=== Section Start ===

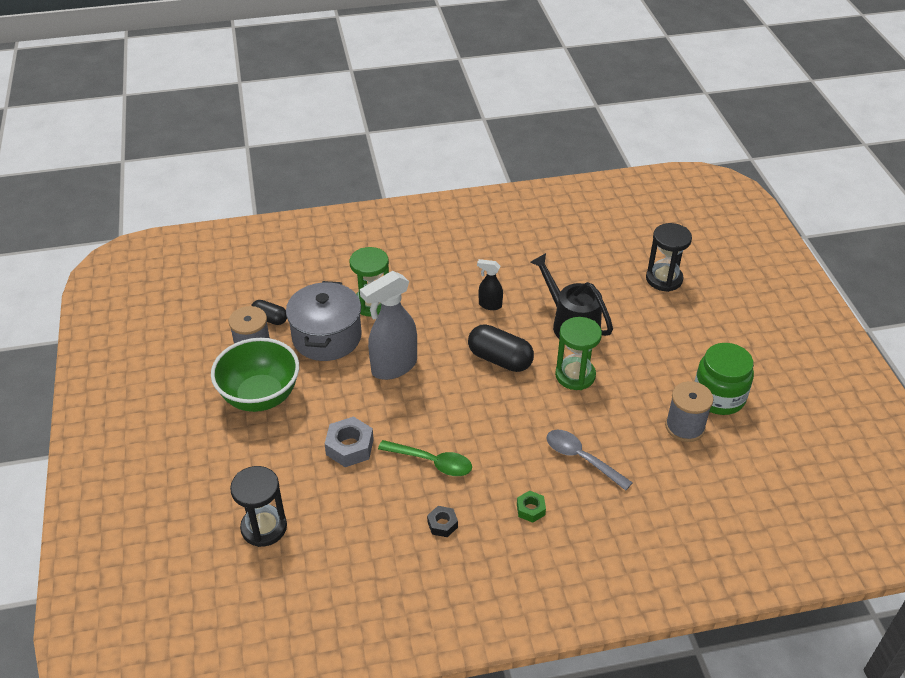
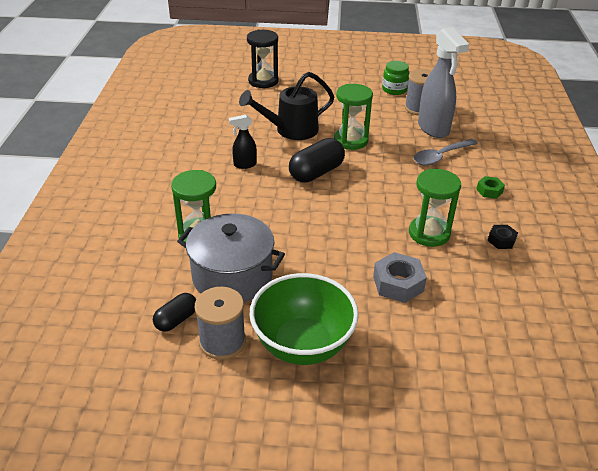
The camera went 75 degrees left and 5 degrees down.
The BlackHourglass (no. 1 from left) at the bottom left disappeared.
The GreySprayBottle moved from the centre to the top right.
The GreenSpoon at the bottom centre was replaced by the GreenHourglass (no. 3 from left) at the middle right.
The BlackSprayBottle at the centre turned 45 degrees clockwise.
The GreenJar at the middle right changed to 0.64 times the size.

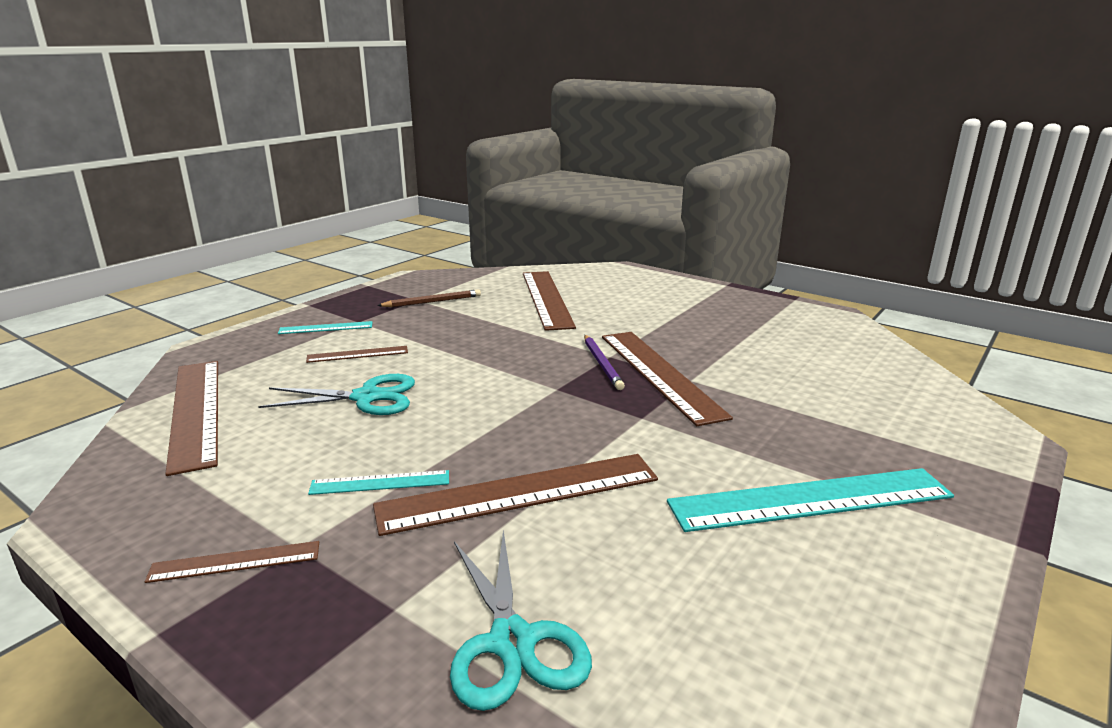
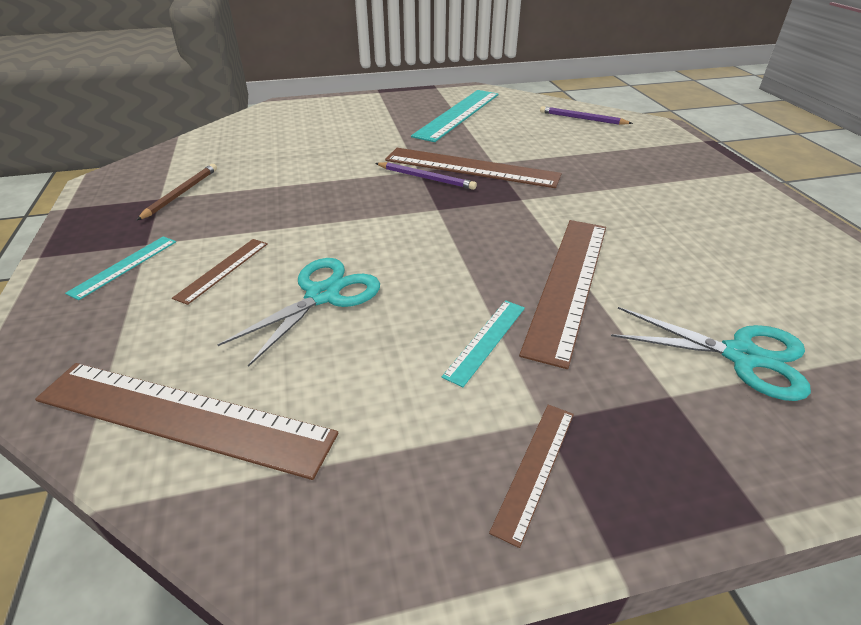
The camera went 50 degrees left and 15 degrees up.
The BrownRuler (no. 5 from left) at the centre disappeared.
The PurplePencil (no. 2 from left) at the top right appeared.
The TurquoiseRuler (no. 3 from left in the first image) moved from the bottom right to the top centre.

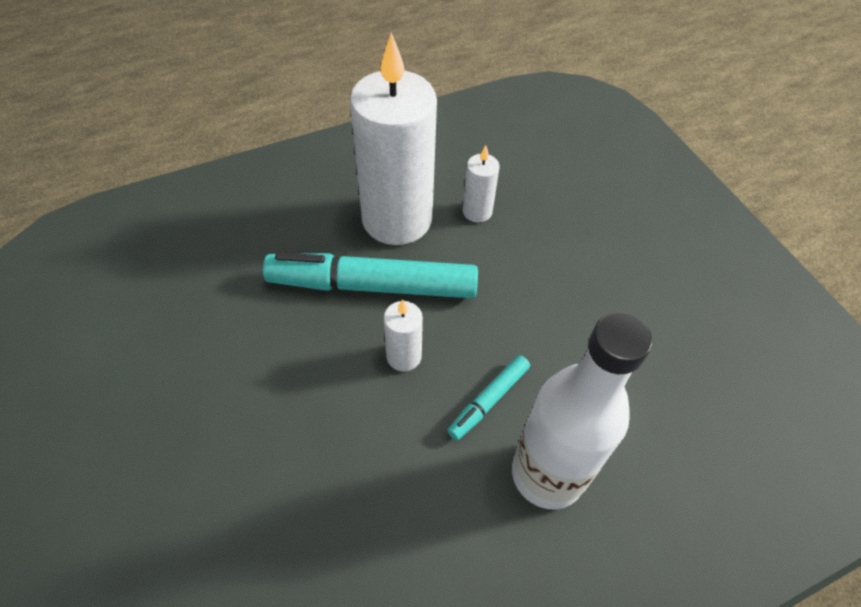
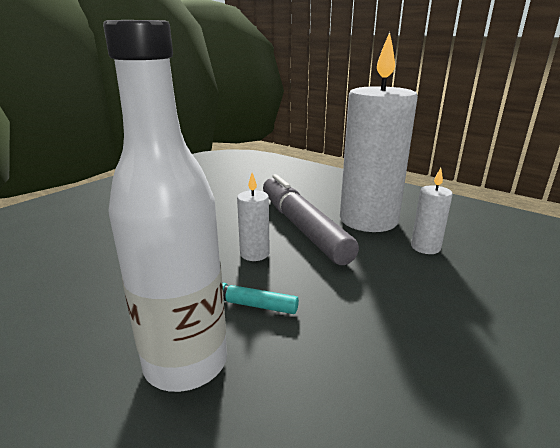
The camera went 65 degrees right and 30 degrees down.
The TurquoiseMarker (no. 1 from left) at the centre became the GreyMarker at the centre.

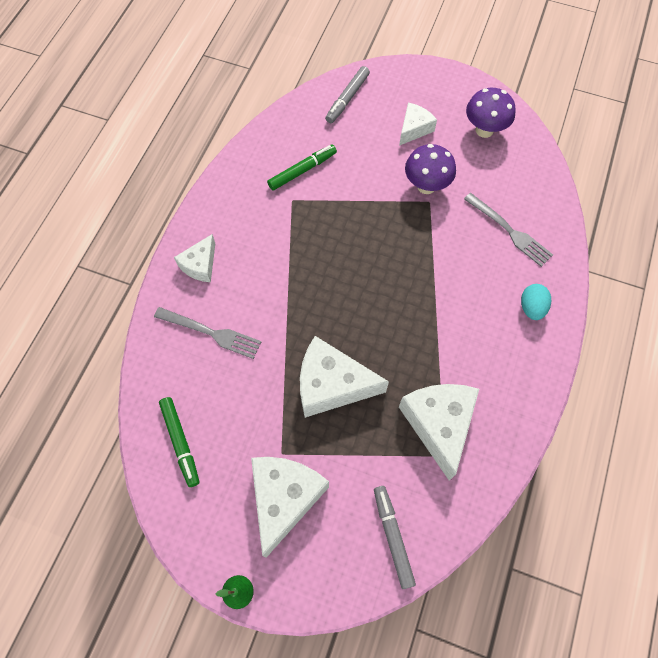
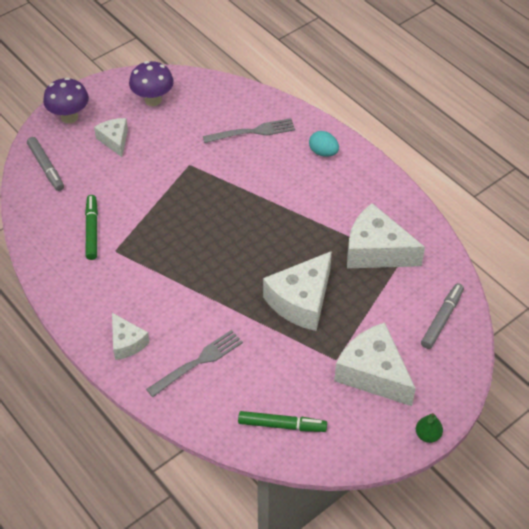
The camera went 60 degrees left and 15 degrees down.
The PurpleMushroom (no. 1 from left) moved from the top centre to the top left.
The GreyMarker (no. 2 from left) at the bottom centre turned 105 degrees clockwise.

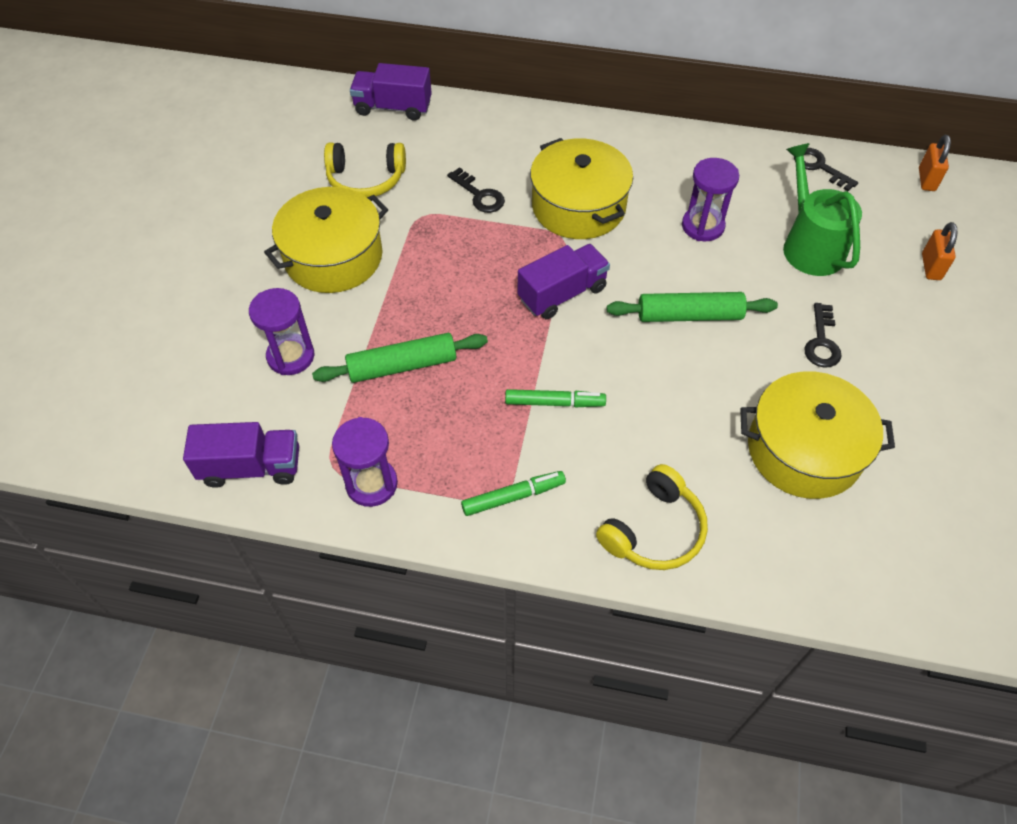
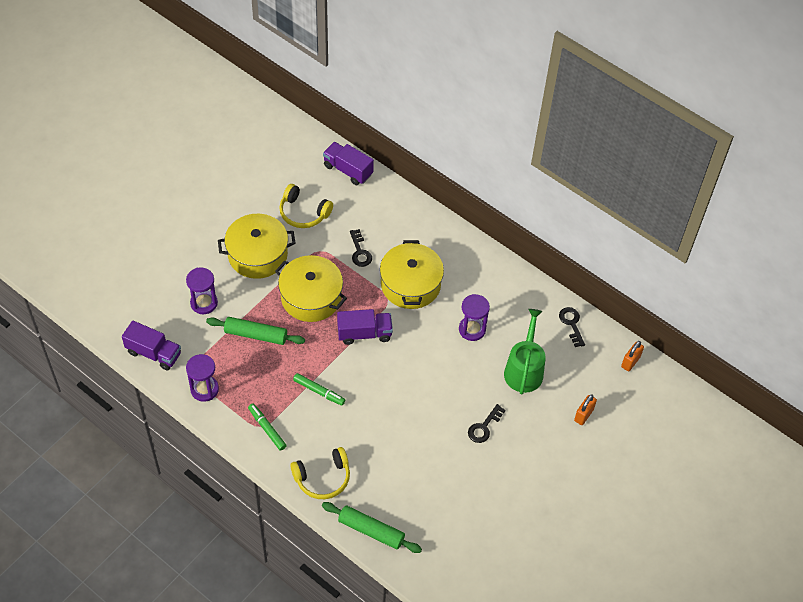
The camera went 25 degrees right and 0 degrees up.
The GreenRollingPin (no. 2 from left) moved from the middle right to the bottom centre.
The YellowPot (no. 3 from left in the first image) moved from the middle right to the centre.
The GreenMarker (no. 1 from left) at the centre turned 135 degrees counterclockwise.

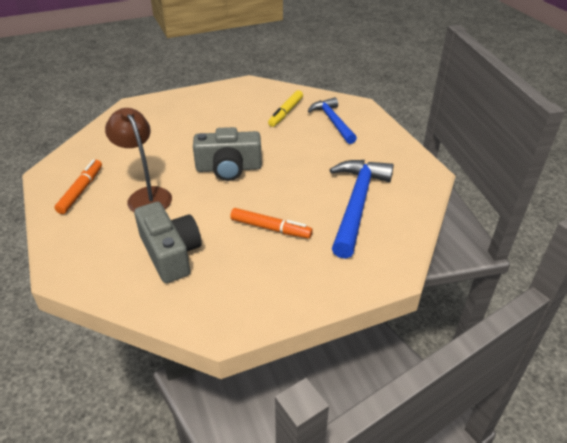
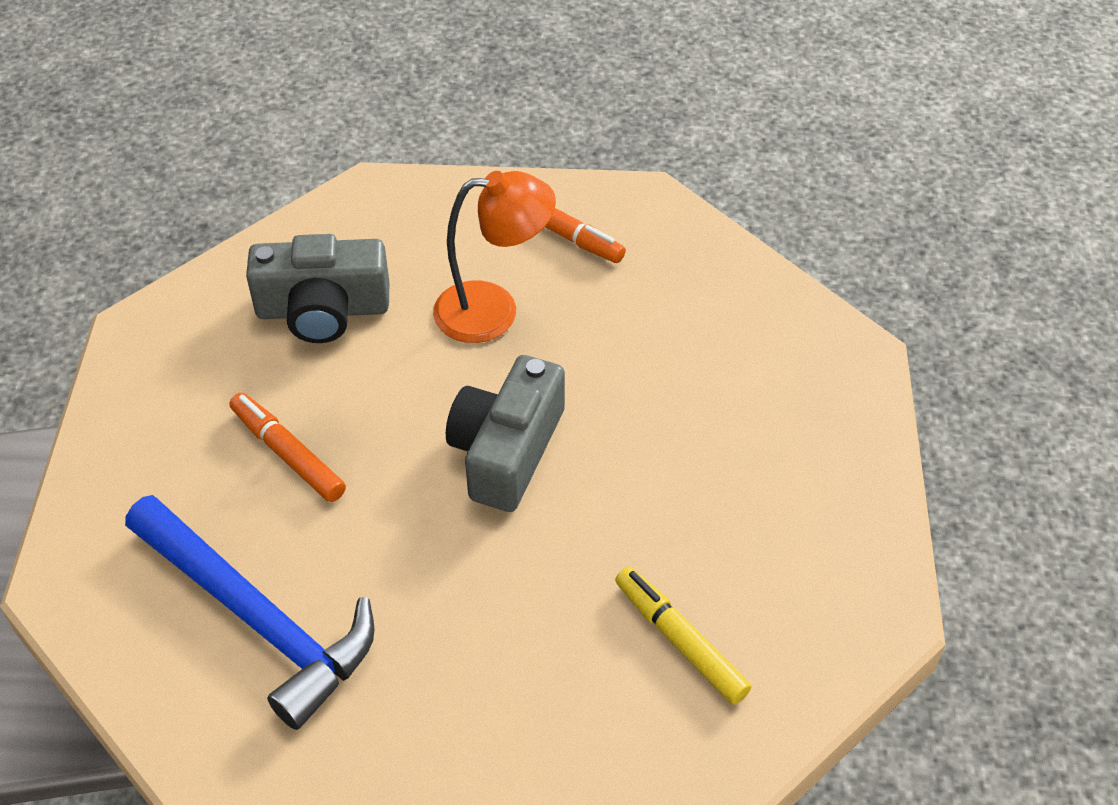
The camera went 115 degrees right and 10 degrees up.
The BlueHammer (no. 1 from left) at the top centre disappeared.
The BrownLamp at the middle left became the OrangeLamp at the top centre.
The OrangeMarker (no. 2 from left in the first image) at the centre turned 90 degrees clockwise.

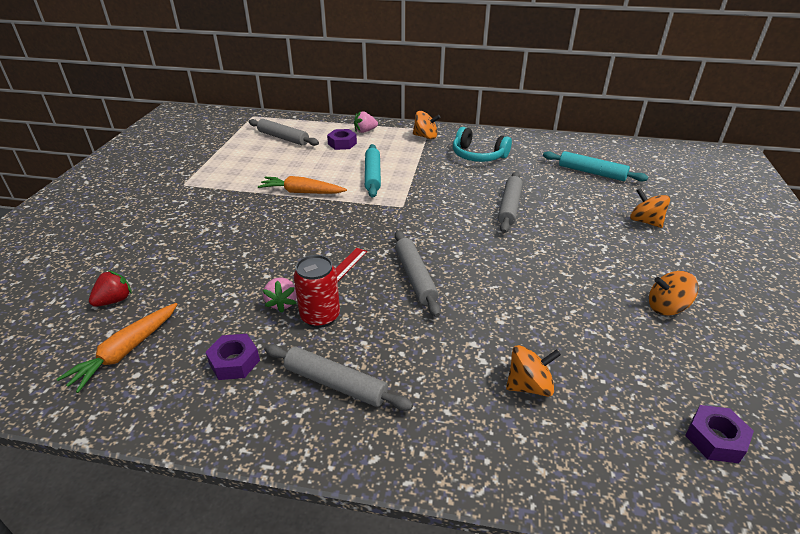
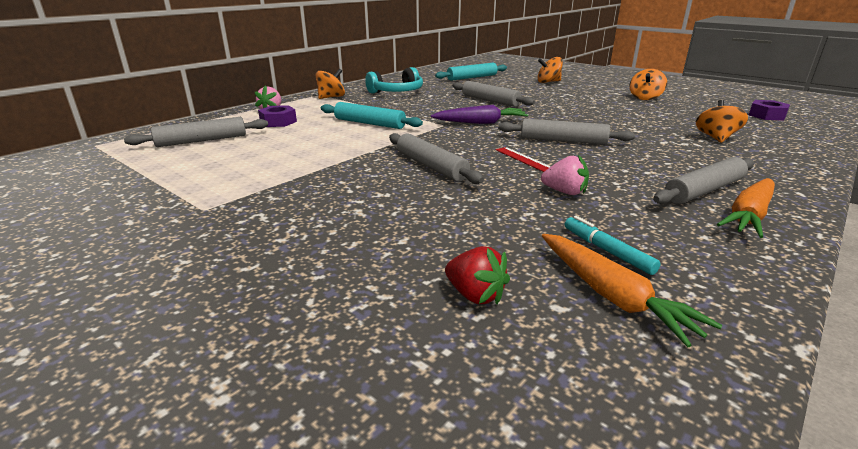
The camera went 60 degrees left and 10 degrees down.
The PurpleNut (no. 1 from left) at the bottom left disappeared.
The RedCan at the centre disappeared.
The GreyRollingPin (no. 2 from left) at the centre appeared.
The PurpleCarrot at the top centre appeared.
The TurquoiseMarker at the middle right appeared.
The OrangeCarrot (no. 2 from left) moved from the centre to the middle right.
The RedStrawberry at the middle left turned 150 degrees clockwise.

=== Section End ===

What to produce: As listed above, the lines from the line with "The GreenSpoon at" to the line with "The BlackSprayBottle at" are to be echoed exactly, with both ends included and nothing added.

Your solution:
The GreenSpoon at the bottom centre was replaced by the GreenHourglass (no. 3 from left) at the middle right.
The BlackSprayBottle at the centre turned 45 degrees clockwise.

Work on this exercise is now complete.